PROBLEM STATEMENT
Throughout the material below, how many lines include the string "replace"? Reply with only the number.

***

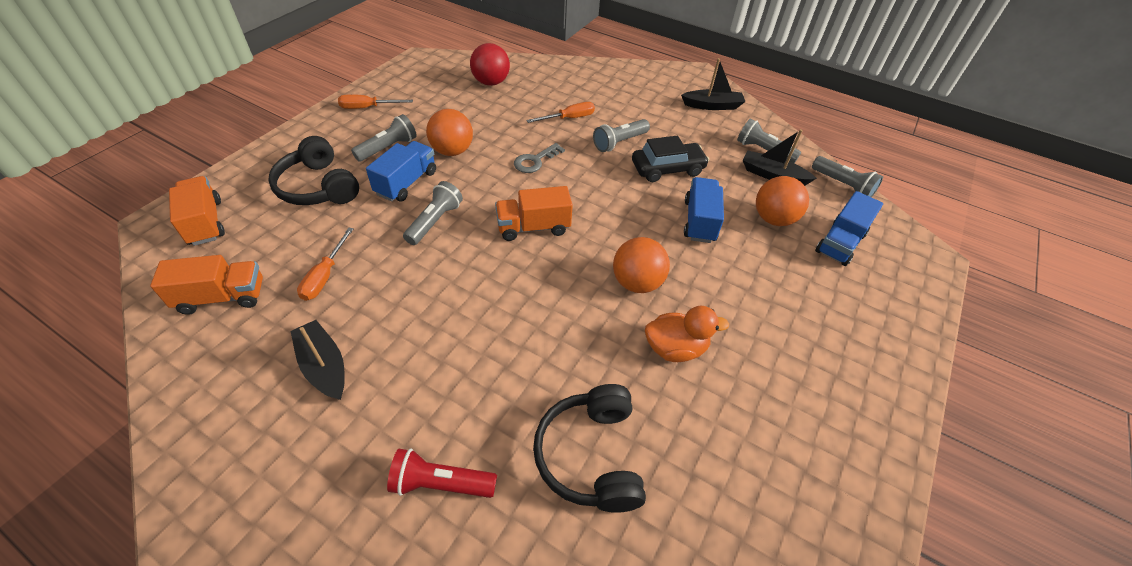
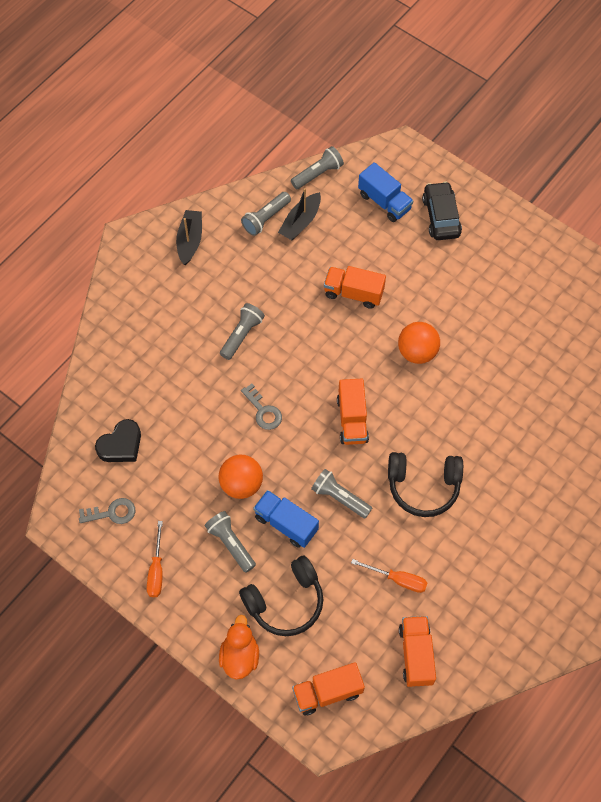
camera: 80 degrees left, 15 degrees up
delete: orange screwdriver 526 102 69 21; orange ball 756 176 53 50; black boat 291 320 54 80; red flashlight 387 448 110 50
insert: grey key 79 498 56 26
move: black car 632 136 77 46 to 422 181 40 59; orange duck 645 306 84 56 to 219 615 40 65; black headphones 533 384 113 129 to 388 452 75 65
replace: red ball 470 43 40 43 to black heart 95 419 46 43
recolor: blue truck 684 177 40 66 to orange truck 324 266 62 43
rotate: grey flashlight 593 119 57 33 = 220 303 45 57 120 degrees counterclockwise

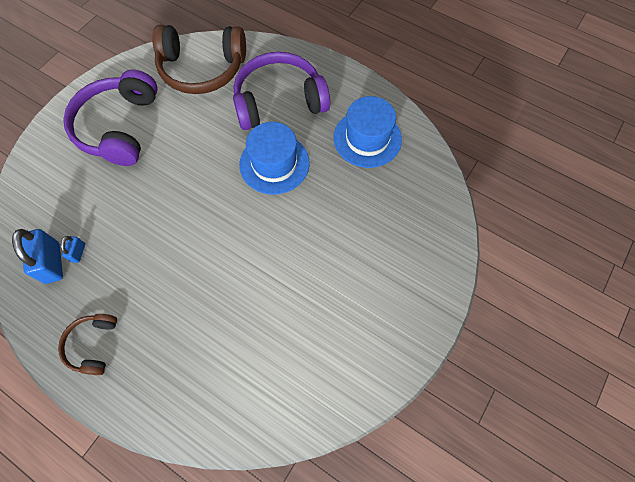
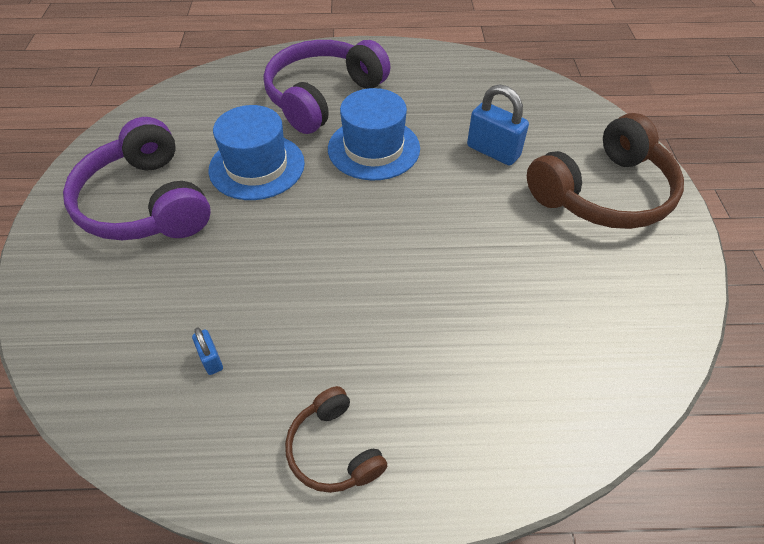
camera: 35 degrees left, 15 degrees down
move: brown headphones 152 25 94 69 to 527 113 157 116; blue hat 333 96 69 72 to 209 105 96 95; blue padlock 12 229 51 55 to 467 84 62 82

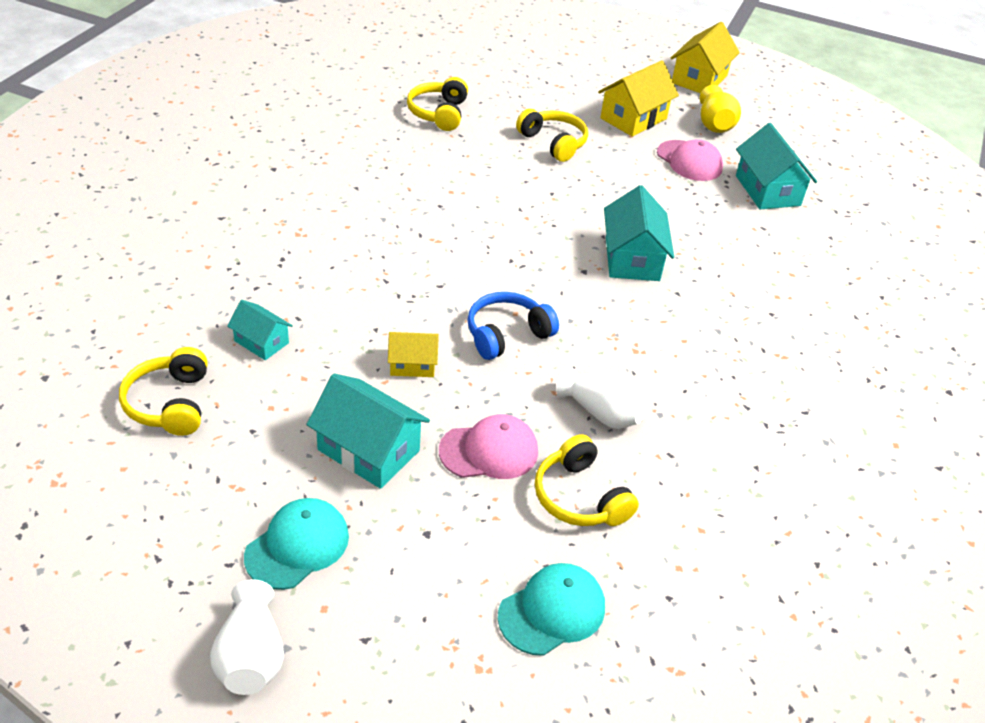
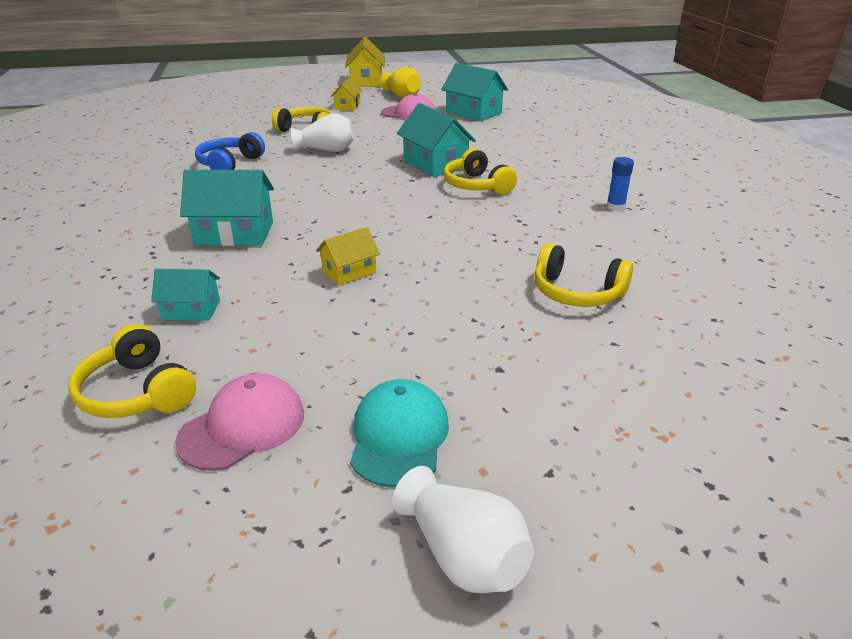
camera: 30 degrees left, 10 degrees down
delete: turquoise cap 498 563 107 93
insert: blue glue stick 607 157 27 54
move: yellow headphones 407 77 61 54 to 443 148 74 47; blue headphones 468 292 91 68 to 195 132 70 38; white vase 556 365 93 64 to 291 113 63 39; turquoise house 306 373 124 116 to 180 170 94 76; pink cap 439 414 99 65 to 175 373 129 98
resize: yellow house 598 60 81 77 = 330 77 33 34 x0.58

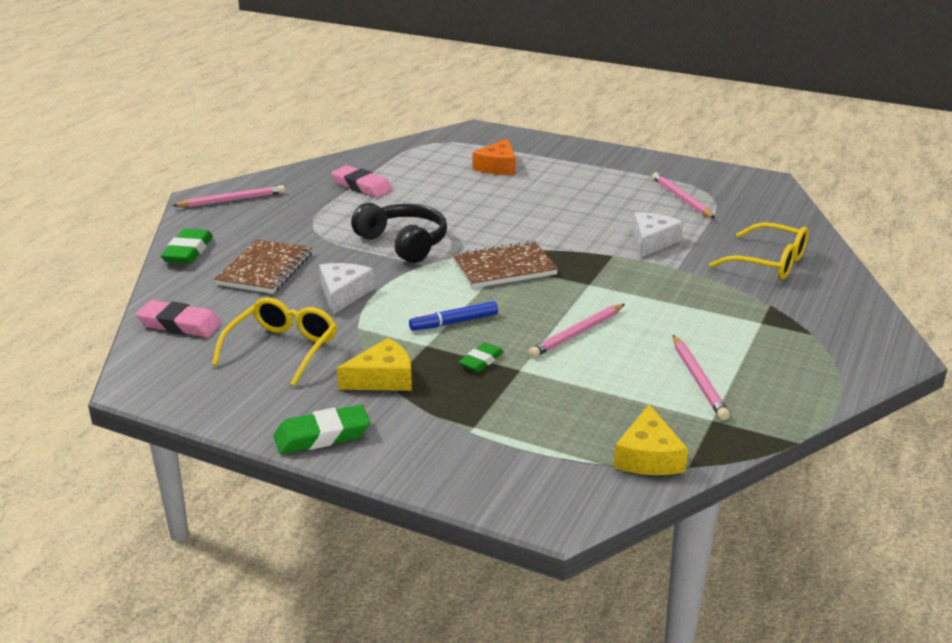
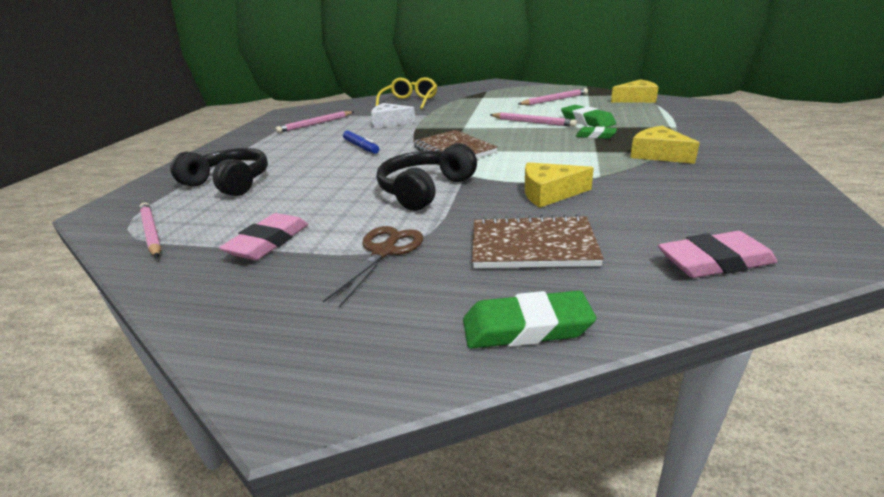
camera: 100 degrees left, 0 degrees up
delete: yellow glasses 212 297 125 89
insert: brown scissors 322 226 101 82
move: pink pencil 172 185 113 22 to 139 203 22 55; blue marker 409 301 89 30 to 343 131 36 23; green eraser 274 405 96 49 to 561 105 55 23
replace: orange cheese 473 138 43 37 to black headphones 170 148 98 48
recolor: white cheese 319 263 55 52 to yellow cheese 525 162 69 46
rotate: pink eraser 136 300 86 37 = 658 231 119 47 75 degrees clockwise

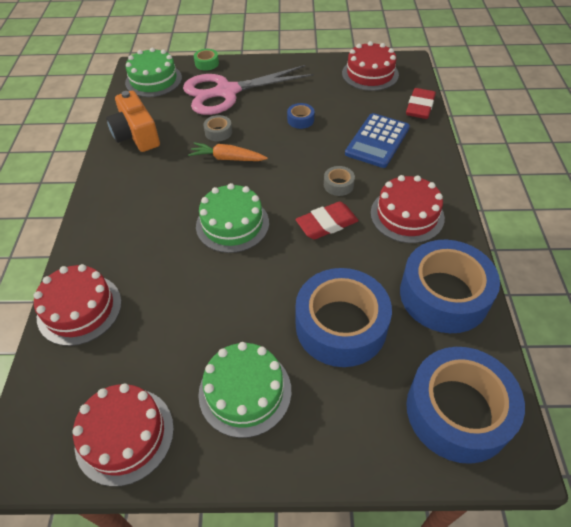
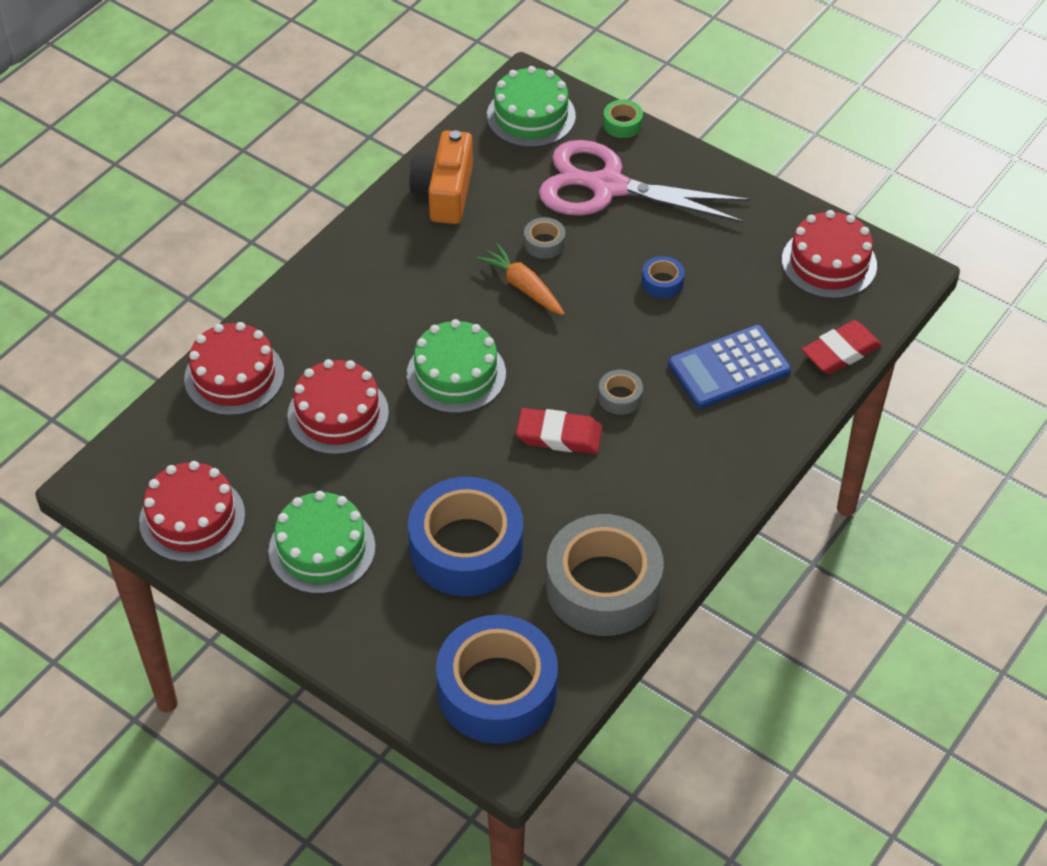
camera: 35 degrees right, 0 degrees up
move: red cake 371 175 74 68 to 287 359 102 96
recolor: blue tape 400 240 100 93 to grey tape 546 514 118 122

***

COMPLETED TASK
2